▶ What is required
Return all the data exactly, keeping the pictures out.
START Provided data
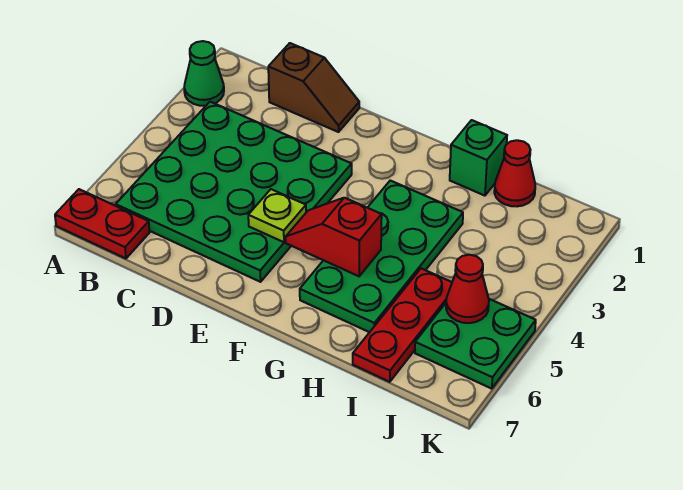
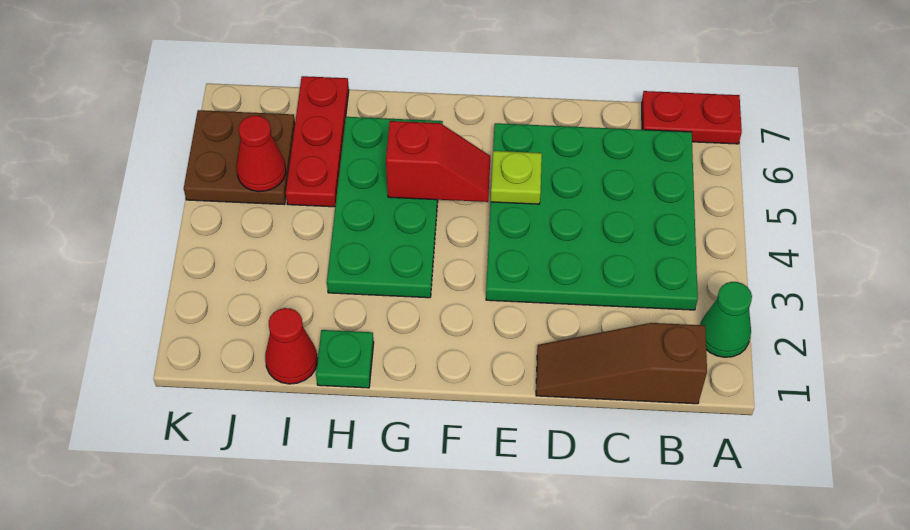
brown slope C1:D1 level 1 top C -> brown slope B1:D1 level 1 top B
green brick H1 level 1 -> green plate H1 level 1
green plate J5:K6 level 1 -> brown plate J5:K6 level 1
END Provided data
▶ Exercise response
brown slope C1:D1 level 1 top C -> brown slope B1:D1 level 1 top B
green brick H1 level 1 -> green plate H1 level 1
green plate J5:K6 level 1 -> brown plate J5:K6 level 1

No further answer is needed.